» REQUIREMENT
What is needed is an exact copy of the records below, minus any pictures.

» DATA RECORDS
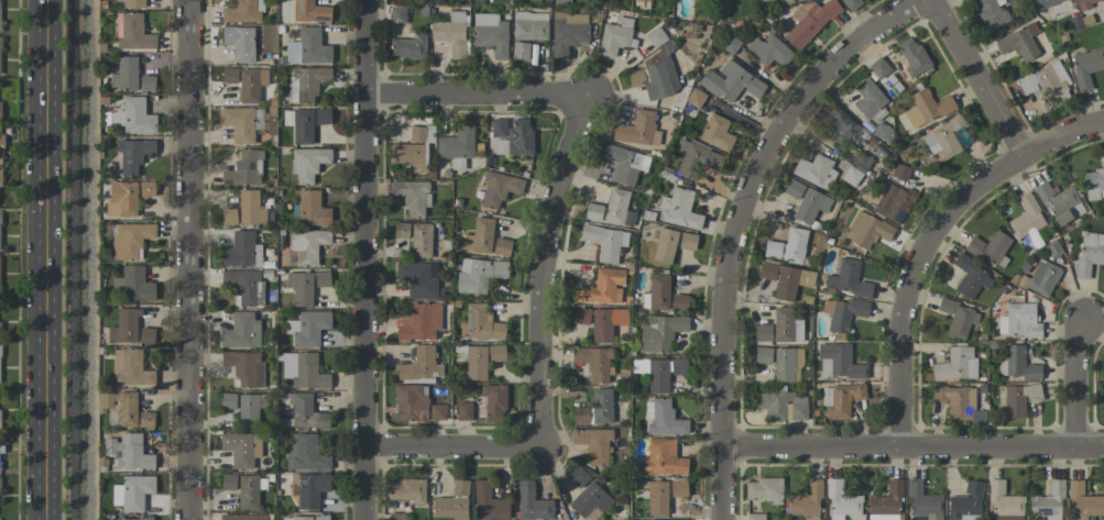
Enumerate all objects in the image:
building: (642, 0)
building: (772, 0)
building: (1007, 0)
building: (562, 1)
building: (1086, 2)
building: (132, 3)
building: (1043, 3)
building: (851, 4)
building: (0, 10)
building: (243, 12)
building: (310, 12)
building: (989, 13)
building: (397, 15)
building: (809, 23)
building: (530, 26)
building: (132, 32)
building: (451, 33)
building: (568, 33)
building: (490, 34)
building: (615, 35)
building: (239, 43)
building: (1019, 43)
building: (408, 47)
building: (308, 48)
building: (520, 50)
building: (769, 50)
building: (0, 52)
building: (912, 57)
building: (879, 67)
building: (1087, 67)
building: (660, 71)
building: (125, 74)
building: (229, 75)
road: (976, 77)
building: (635, 78)
building: (1046, 81)
building: (731, 82)
building: (147, 83)
building: (306, 83)
building: (251, 84)
road: (476, 93)
building: (695, 98)
building: (868, 98)
building: (926, 108)
building: (0, 109)
building: (134, 116)
building: (322, 116)
building: (243, 123)
building: (300, 125)
building: (842, 128)
building: (638, 130)
building: (716, 133)
building: (422, 134)
building: (512, 138)
building: (944, 138)
building: (1, 144)
building: (457, 147)
building: (133, 154)
building: (410, 156)
building: (695, 159)
building: (308, 163)
building: (624, 164)
building: (244, 169)
building: (815, 171)
building: (0, 178)
building: (1095, 182)
building: (146, 189)
building: (793, 189)
building: (498, 190)
building: (412, 196)
building: (127, 199)
building: (894, 203)
building: (1059, 203)
building: (811, 206)
building: (250, 208)
building: (618, 208)
building: (679, 209)
building: (312, 210)
building: (593, 212)
building: (228, 216)
building: (1026, 218)
building: (0, 219)
road: (736, 223)
building: (401, 230)
building: (868, 230)
building: (479, 237)
road: (929, 237)
building: (130, 240)
building: (421, 241)
building: (604, 241)
building: (687, 241)
building: (795, 243)
building: (664, 246)
building: (303, 247)
building: (501, 247)
building: (990, 248)
building: (772, 249)
building: (242, 251)
building: (1089, 253)
road: (364, 259)
road: (47, 260)
road: (189, 260)
road: (544, 268)
building: (767, 271)
building: (478, 275)
building: (418, 278)
building: (971, 278)
building: (1043, 278)
building: (322, 279)
building: (848, 280)
building: (792, 282)
building: (1103, 283)
building: (132, 284)
building: (245, 286)
building: (602, 287)
building: (300, 288)
building: (0, 291)
building: (659, 292)
building: (679, 302)
building: (842, 313)
building: (581, 316)
building: (959, 318)
building: (1019, 321)
building: (420, 322)
building: (606, 323)
building: (480, 324)
building: (786, 326)
building: (124, 327)
building: (307, 328)
building: (0, 330)
building: (241, 332)
building: (661, 332)
building: (763, 333)
building: (146, 336)
building: (763, 355)
building: (481, 360)
building: (594, 362)
building: (838, 362)
building: (786, 363)
building: (1020, 364)
building: (421, 365)
building: (956, 365)
building: (131, 368)
building: (245, 368)
building: (302, 371)
building: (661, 372)
road: (1074, 383)
building: (1019, 399)
building: (840, 400)
building: (228, 401)
building: (956, 401)
building: (494, 402)
building: (411, 403)
building: (780, 405)
building: (601, 406)
building: (250, 409)
building: (131, 411)
building: (463, 411)
building: (437, 412)
building: (307, 413)
building: (580, 415)
building: (662, 418)
building: (0, 419)
building: (594, 444)
road: (912, 445)
road: (450, 446)
building: (241, 448)
building: (128, 452)
building: (0, 457)
building: (663, 459)
building: (579, 476)
building: (228, 482)
building: (0, 487)
building: (678, 488)
building: (308, 489)
building: (764, 490)
building: (408, 491)
building: (132, 492)
building: (248, 493)
building: (656, 498)
building: (841, 501)
building: (922, 501)
building: (1048, 501)
building: (453, 502)
building: (590, 502)
building: (806, 502)
building: (886, 502)
building: (1082, 502)
building: (488, 503)
building: (532, 503)
building: (966, 503)
building: (1004, 503)
building: (396, 516)
building: (755, 516)
building: (243, 517)
building: (321, 517)
building: (296, 518)
building: (133, 519)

» SOLUTION
Enumerate all objects in the image:
building: (642, 0)
building: (772, 0)
building: (1007, 0)
building: (562, 1)
building: (1086, 2)
building: (132, 3)
building: (1043, 3)
building: (851, 4)
building: (0, 10)
building: (243, 12)
building: (310, 12)
building: (989, 13)
building: (397, 15)
building: (809, 23)
building: (530, 26)
building: (132, 32)
building: (451, 33)
building: (568, 33)
building: (490, 34)
building: (615, 35)
building: (239, 43)
building: (1019, 43)
building: (408, 47)
building: (308, 48)
building: (520, 50)
building: (769, 50)
building: (0, 52)
building: (912, 57)
building: (879, 67)
building: (1087, 67)
building: (660, 71)
building: (125, 74)
building: (229, 75)
road: (976, 77)
building: (635, 78)
building: (1046, 81)
building: (731, 82)
building: (147, 83)
building: (306, 83)
building: (251, 84)
road: (476, 93)
building: (695, 98)
building: (868, 98)
building: (926, 108)
building: (0, 109)
building: (134, 116)
building: (322, 116)
building: (243, 123)
building: (300, 125)
building: (842, 128)
building: (638, 130)
building: (716, 133)
building: (422, 134)
building: (512, 138)
building: (944, 138)
building: (1, 144)
building: (457, 147)
building: (133, 154)
building: (410, 156)
building: (695, 159)
building: (308, 163)
building: (624, 164)
building: (244, 169)
building: (815, 171)
building: (0, 178)
building: (1095, 182)
building: (146, 189)
building: (793, 189)
building: (498, 190)
building: (412, 196)
building: (127, 199)
building: (894, 203)
building: (1059, 203)
building: (811, 206)
building: (250, 208)
building: (618, 208)
building: (679, 209)
building: (312, 210)
building: (593, 212)
building: (228, 216)
building: (1026, 218)
building: (0, 219)
road: (736, 223)
building: (401, 230)
building: (868, 230)
building: (479, 237)
road: (929, 237)
building: (130, 240)
building: (421, 241)
building: (604, 241)
building: (687, 241)
building: (795, 243)
building: (664, 246)
building: (303, 247)
building: (501, 247)
building: (990, 248)
building: (772, 249)
building: (242, 251)
building: (1089, 253)
road: (364, 259)
road: (47, 260)
road: (189, 260)
road: (544, 268)
building: (767, 271)
building: (478, 275)
building: (418, 278)
building: (971, 278)
building: (1043, 278)
building: (322, 279)
building: (848, 280)
building: (792, 282)
building: (1103, 283)
building: (132, 284)
building: (245, 286)
building: (602, 287)
building: (300, 288)
building: (0, 291)
building: (659, 292)
building: (679, 302)
building: (842, 313)
building: (581, 316)
building: (959, 318)
building: (1019, 321)
building: (420, 322)
building: (606, 323)
building: (480, 324)
building: (786, 326)
building: (124, 327)
building: (307, 328)
building: (0, 330)
building: (241, 332)
building: (661, 332)
building: (763, 333)
building: (146, 336)
building: (763, 355)
building: (481, 360)
building: (594, 362)
building: (838, 362)
building: (786, 363)
building: (1020, 364)
building: (421, 365)
building: (956, 365)
building: (131, 368)
building: (245, 368)
building: (302, 371)
building: (661, 372)
road: (1074, 383)
building: (1019, 399)
building: (840, 400)
building: (228, 401)
building: (956, 401)
building: (494, 402)
building: (411, 403)
building: (780, 405)
building: (601, 406)
building: (250, 409)
building: (131, 411)
building: (463, 411)
building: (437, 412)
building: (307, 413)
building: (580, 415)
building: (662, 418)
building: (0, 419)
building: (594, 444)
road: (912, 445)
road: (450, 446)
building: (241, 448)
building: (128, 452)
building: (0, 457)
building: (663, 459)
building: (579, 476)
building: (228, 482)
building: (0, 487)
building: (678, 488)
building: (308, 489)
building: (764, 490)
building: (408, 491)
building: (132, 492)
building: (248, 493)
building: (656, 498)
building: (841, 501)
building: (922, 501)
building: (1048, 501)
building: (453, 502)
building: (590, 502)
building: (806, 502)
building: (886, 502)
building: (1082, 502)
building: (488, 503)
building: (532, 503)
building: (966, 503)
building: (1004, 503)
building: (396, 516)
building: (755, 516)
building: (243, 517)
building: (321, 517)
building: (296, 518)
building: (133, 519)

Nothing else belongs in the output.